(Source records)
-------------------------

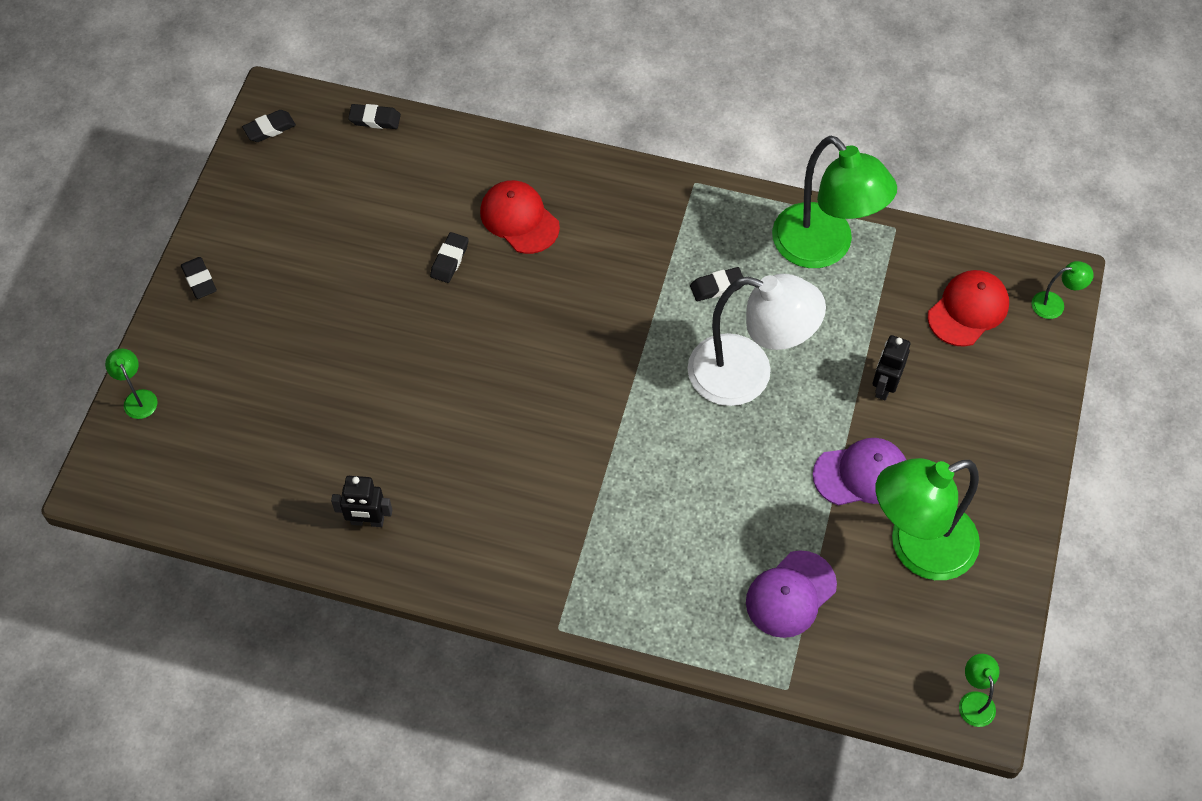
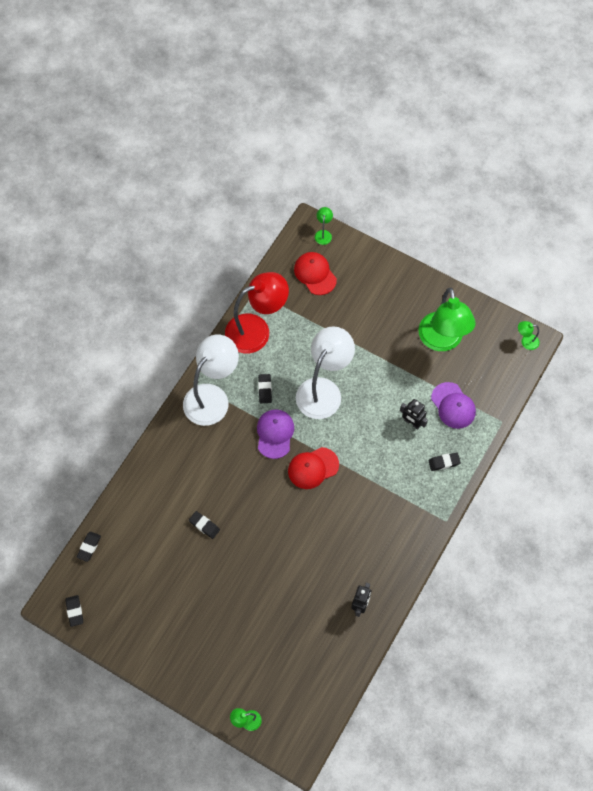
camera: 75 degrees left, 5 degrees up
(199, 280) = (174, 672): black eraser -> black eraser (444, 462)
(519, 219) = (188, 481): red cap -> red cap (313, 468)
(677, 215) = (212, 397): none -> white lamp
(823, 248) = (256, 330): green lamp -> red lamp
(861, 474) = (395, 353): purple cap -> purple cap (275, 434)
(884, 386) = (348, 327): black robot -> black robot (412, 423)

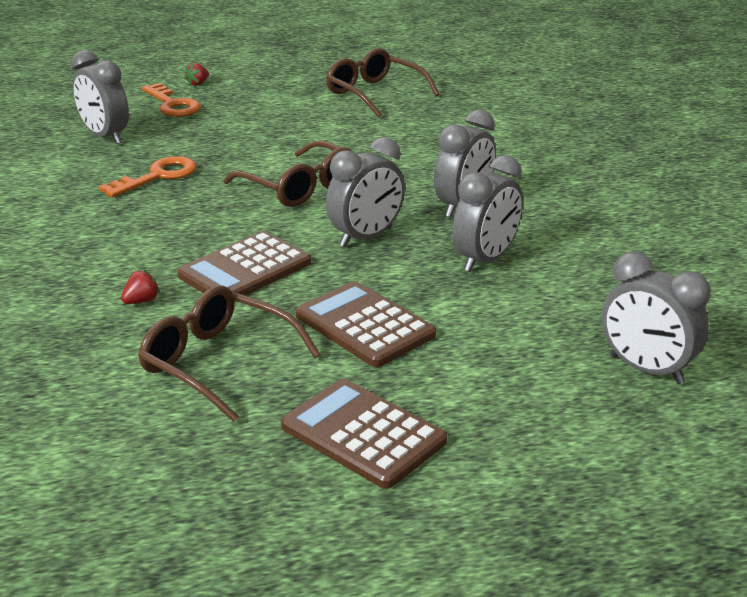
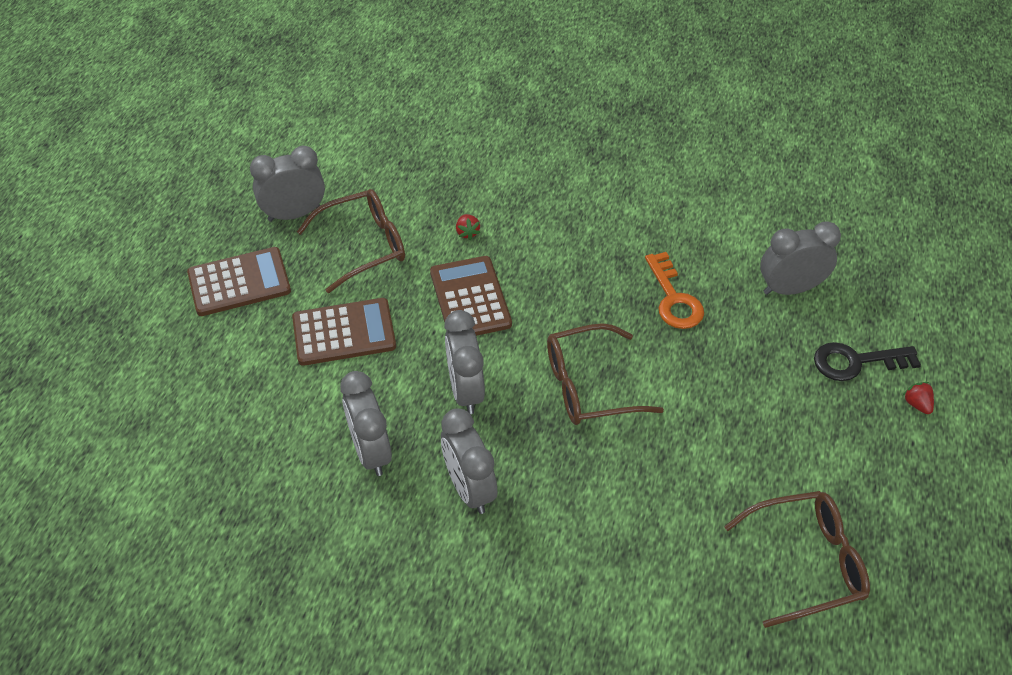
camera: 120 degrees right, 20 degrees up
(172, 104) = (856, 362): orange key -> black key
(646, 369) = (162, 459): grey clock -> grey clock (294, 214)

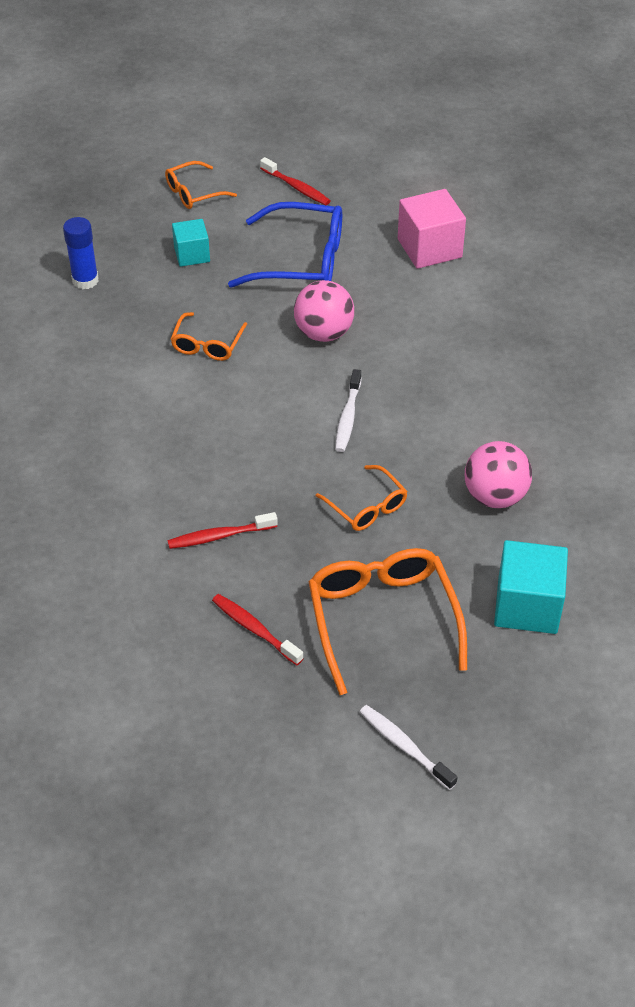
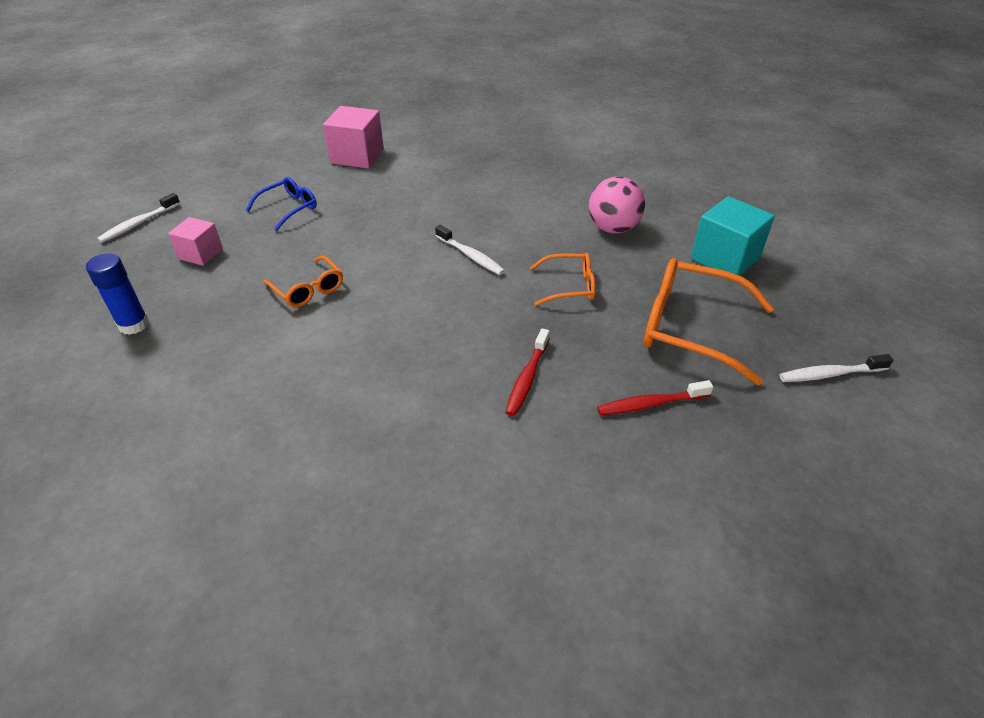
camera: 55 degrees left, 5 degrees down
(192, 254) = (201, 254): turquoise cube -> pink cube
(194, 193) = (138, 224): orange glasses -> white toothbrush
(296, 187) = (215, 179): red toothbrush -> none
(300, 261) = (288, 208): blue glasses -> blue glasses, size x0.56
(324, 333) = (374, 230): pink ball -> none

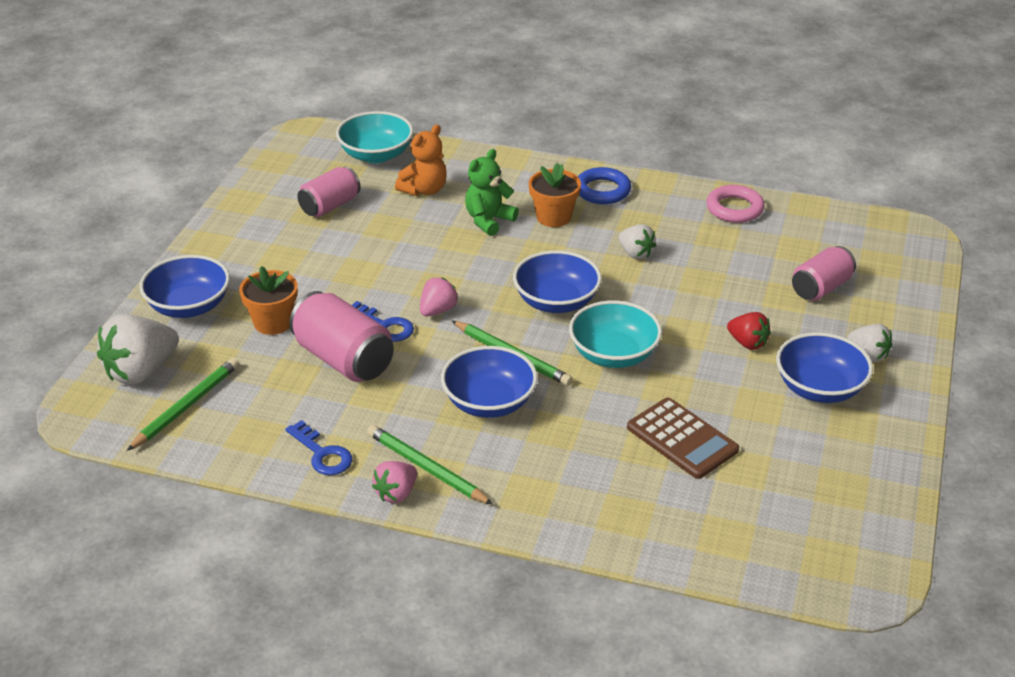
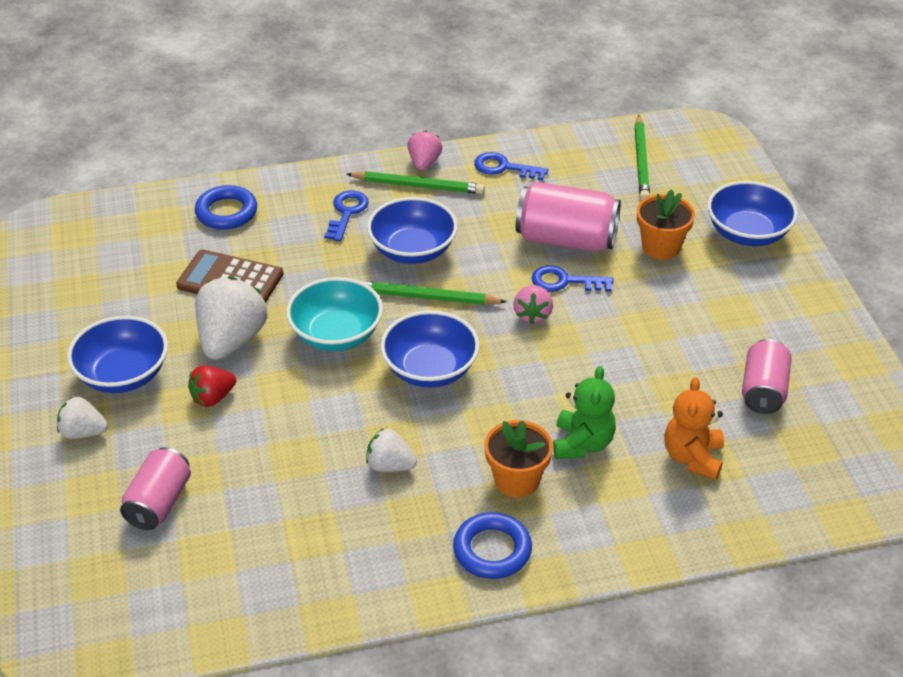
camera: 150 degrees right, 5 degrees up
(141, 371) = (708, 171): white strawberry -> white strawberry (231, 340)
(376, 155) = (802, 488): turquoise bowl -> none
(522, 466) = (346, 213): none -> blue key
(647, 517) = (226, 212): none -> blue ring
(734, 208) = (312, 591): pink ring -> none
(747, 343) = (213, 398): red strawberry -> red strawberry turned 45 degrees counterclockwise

-------------------------

Only an exact, picture-free copy of the entries counts as the answer.

camera: 75 degrees left, 5 degrees up
(199, 280) = (174, 672): black eraser -> black eraser (444, 462)
(519, 219) = (188, 481): red cap -> red cap (313, 468)
(677, 215) = (212, 397): none -> white lamp
(823, 248) = (256, 330): green lamp -> red lamp
(861, 474) = (395, 353): purple cap -> purple cap (275, 434)
(884, 386) = (348, 327): black robot -> black robot (412, 423)

camera: 120 degrees right, 20 degrees up
(172, 104) = (856, 362): orange key -> black key
(646, 369) = (162, 459): grey clock -> grey clock (294, 214)

camera: 55 degrees left, 5 degrees down
(192, 254) = (201, 254): turquoise cube -> pink cube
(194, 193) = (138, 224): orange glasses -> white toothbrush
(296, 187) = (215, 179): red toothbrush -> none
(300, 261) = (288, 208): blue glasses -> blue glasses, size x0.56
(324, 333) = (374, 230): pink ball -> none

camera: 150 degrees right, 5 degrees up
(141, 371) = (708, 171): white strawberry -> white strawberry (231, 340)
(376, 155) = (802, 488): turquoise bowl -> none
(522, 466) = (346, 213): none -> blue key
(647, 517) = (226, 212): none -> blue ring
(734, 208) = (312, 591): pink ring -> none
(747, 343) = (213, 398): red strawberry -> red strawberry turned 45 degrees counterclockwise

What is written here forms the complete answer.